RECORDS START
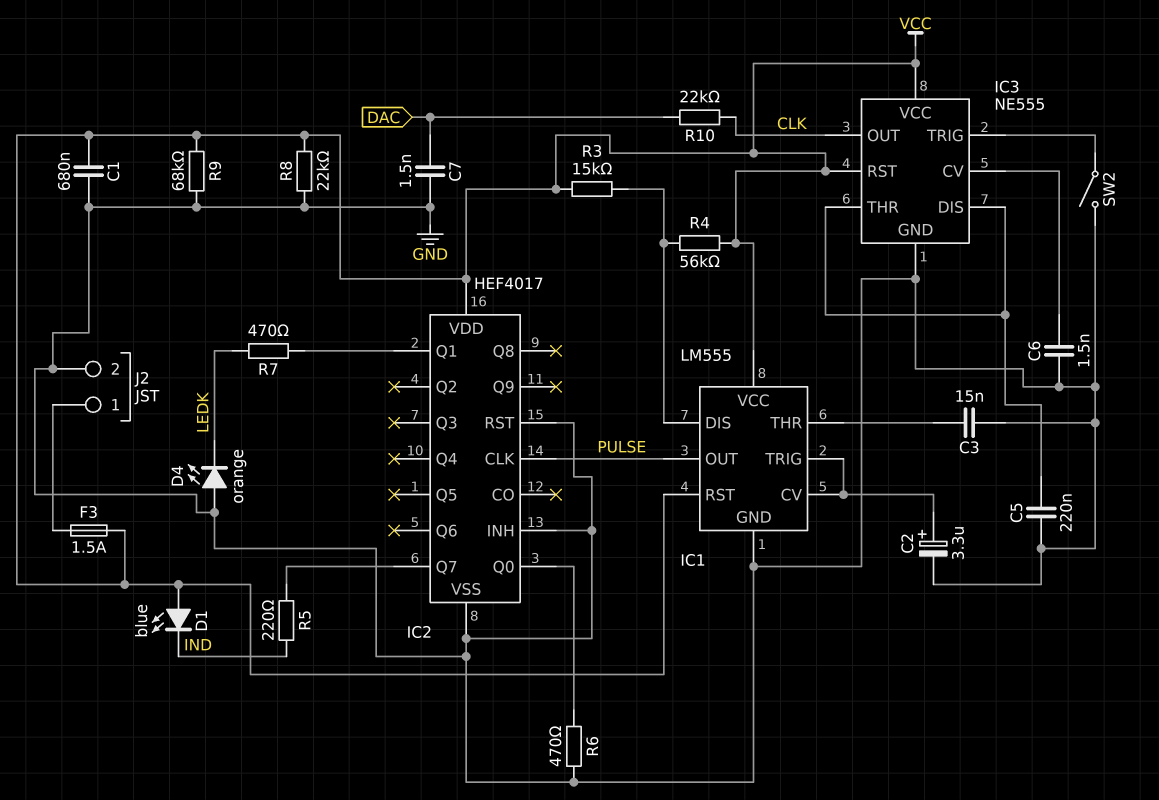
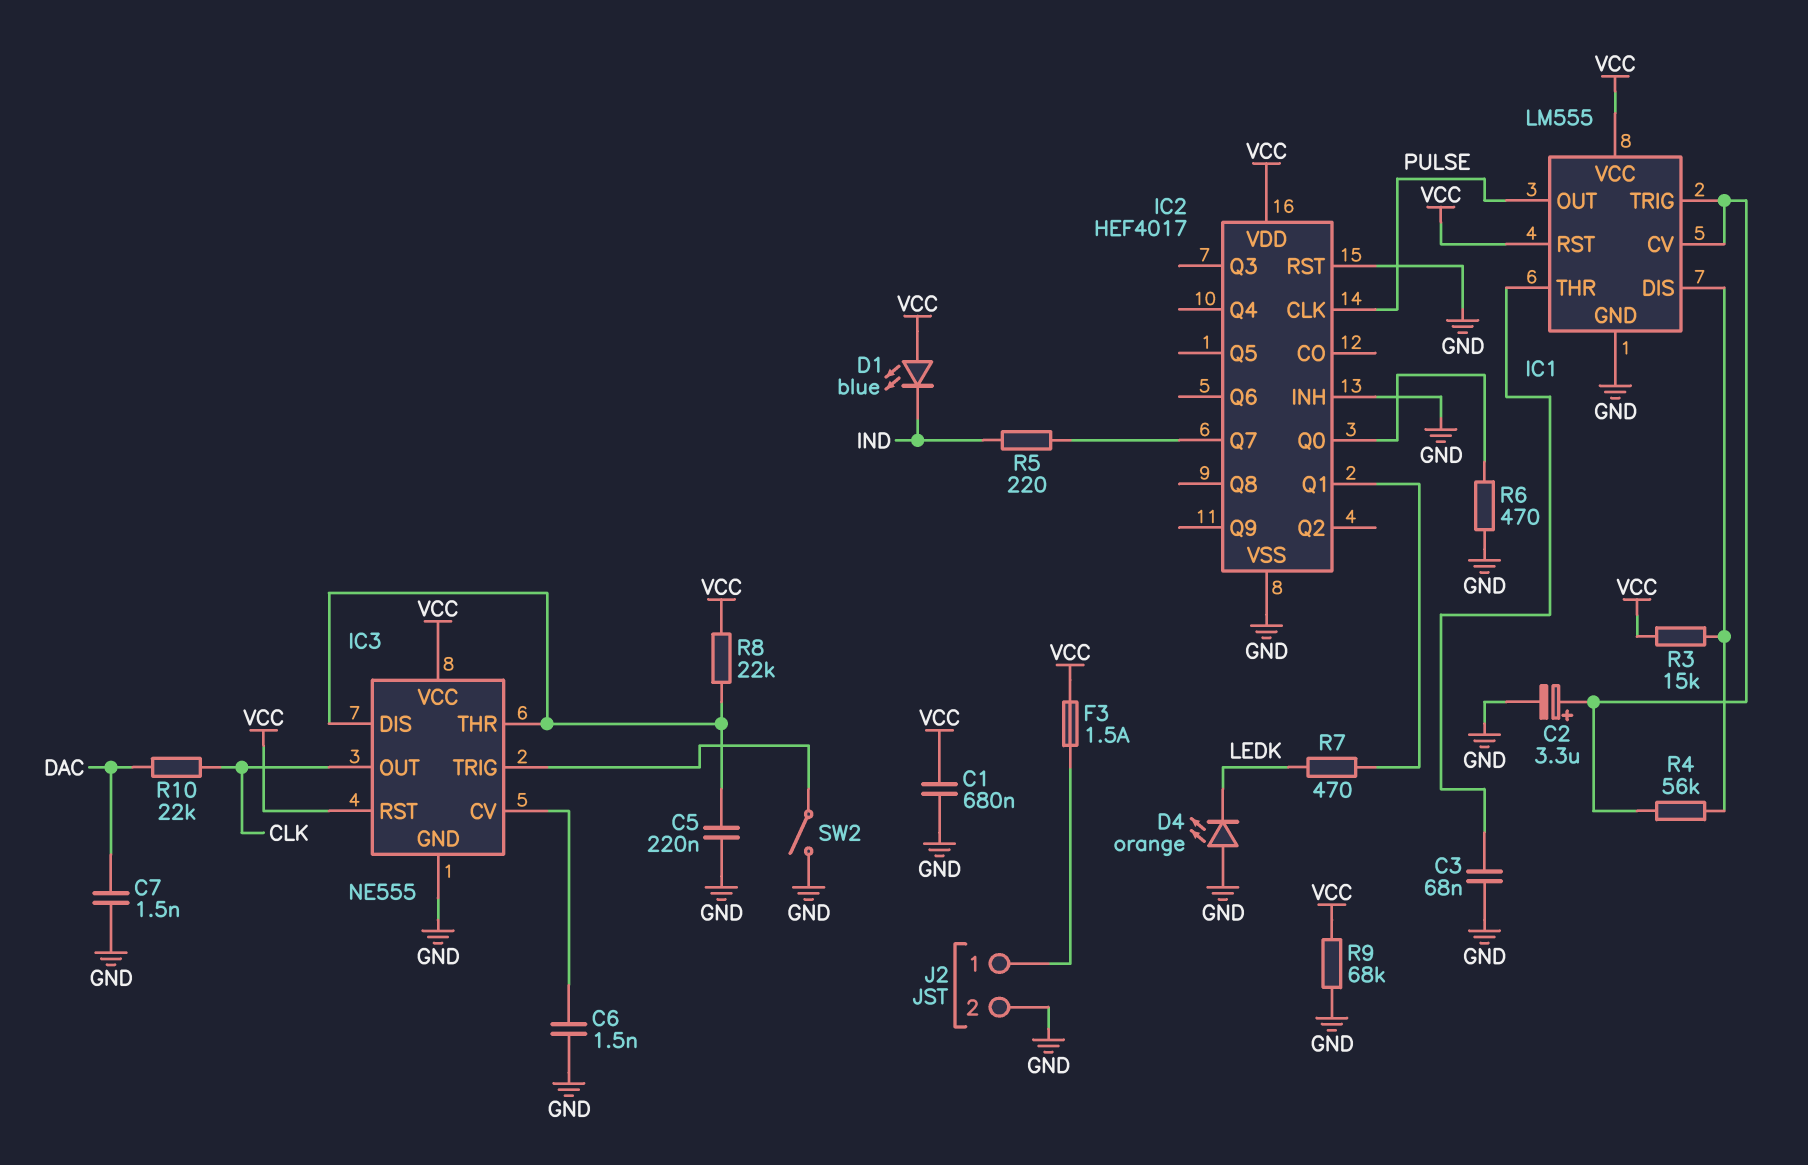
C3: 15nF (GND, IC1/THR) -> 68nF (GND, IC1/THR)
R4: 56k (IC1/DIS, VCC) -> 56k (IC1/CV, IC1/DIS)
R8: 22k (GND, VCC) -> 22k (IC3/DIS, VCC)

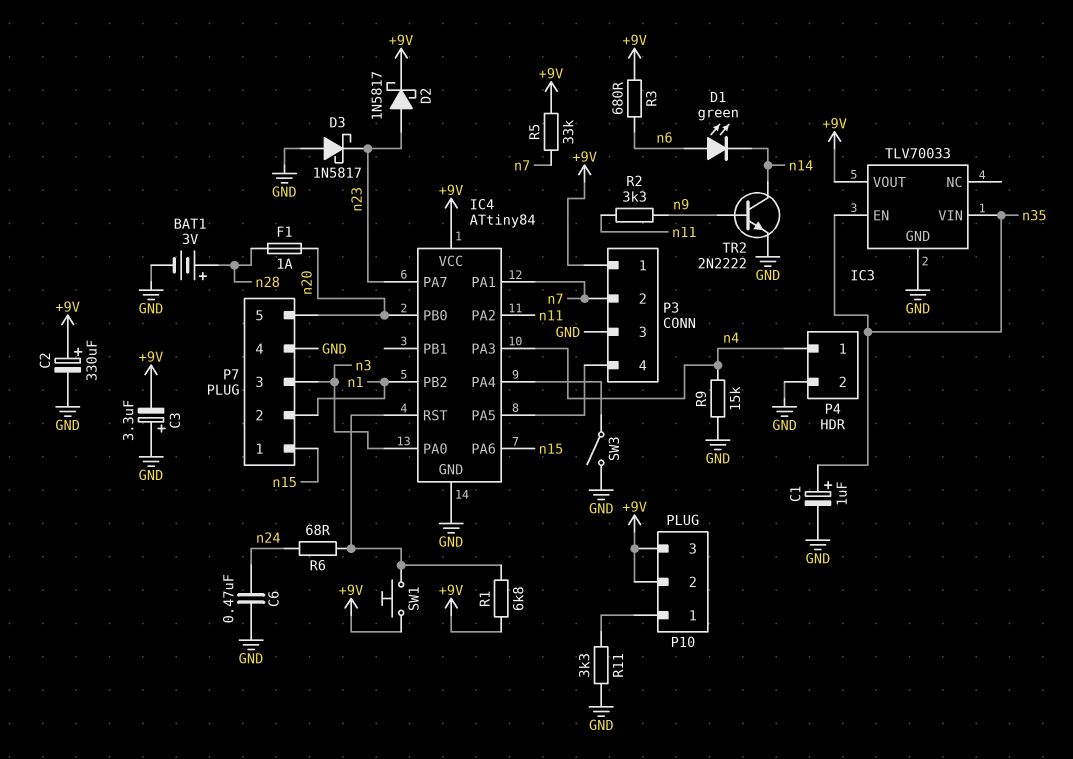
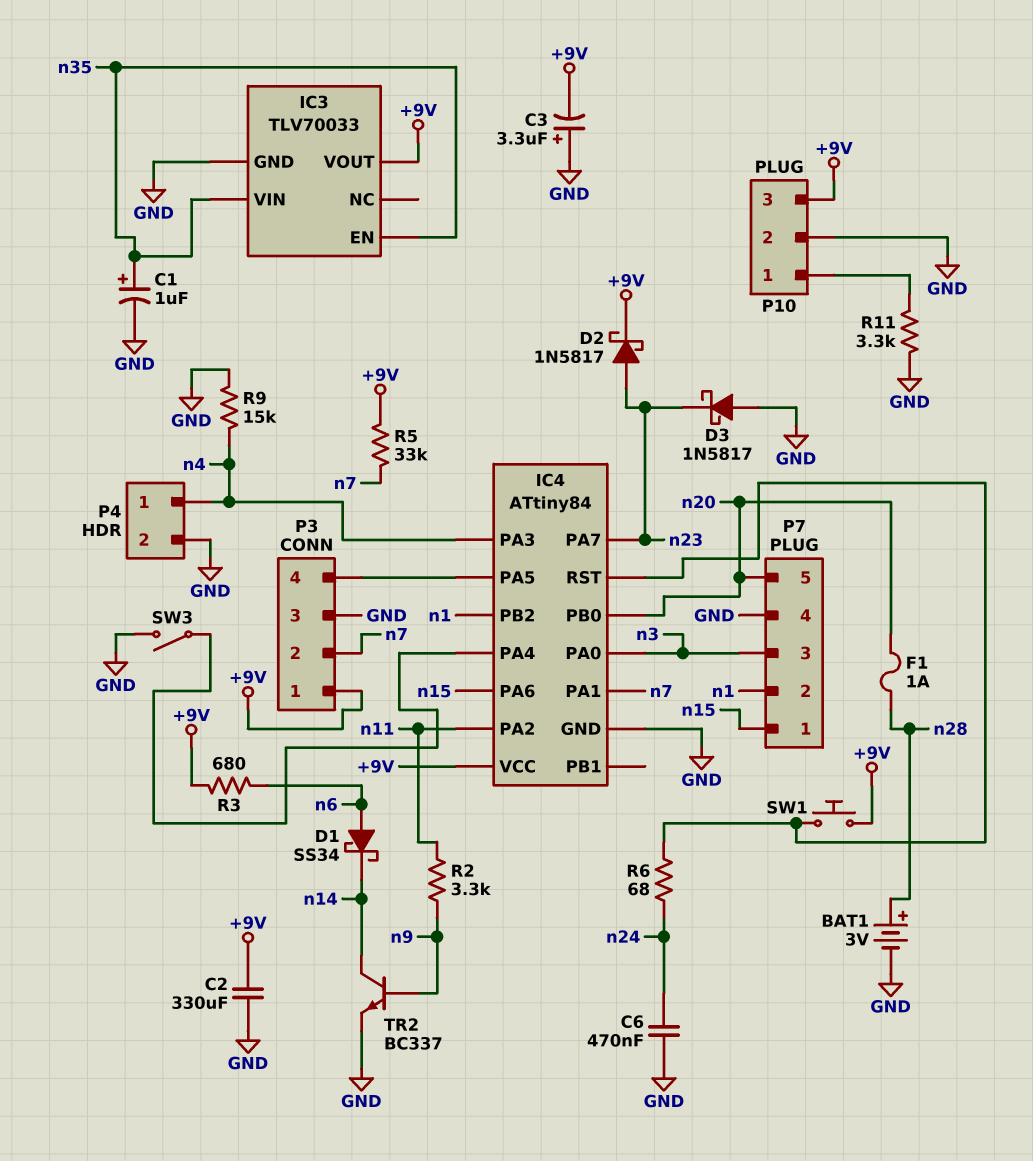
C2: 330uF (plus +9V, minus GND) -> 330uF (+9V, GND)
D1: LED green (A n6, K n14) -> schottky SS34 (A n6, K n14)
P10 pin 2: +9V -> GND
R1: 6.8k (+9V, IC4/RST) -> none
TR2: NPN 2N2222 (B n9, C n14, E GND) -> NPN BC337 (B n9, C n14, E GND)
RECORDS END
__WORK INSTRUCTION__: The task here is to output the line with "R1: 6.8k (+9V, IC4/RST) -> none" and all lines after it to the end of the records above, exactly and only those.

__ANSWER BOX__:
R1: 6.8k (+9V, IC4/RST) -> none
TR2: NPN 2N2222 (B n9, C n14, E GND) -> NPN BC337 (B n9, C n14, E GND)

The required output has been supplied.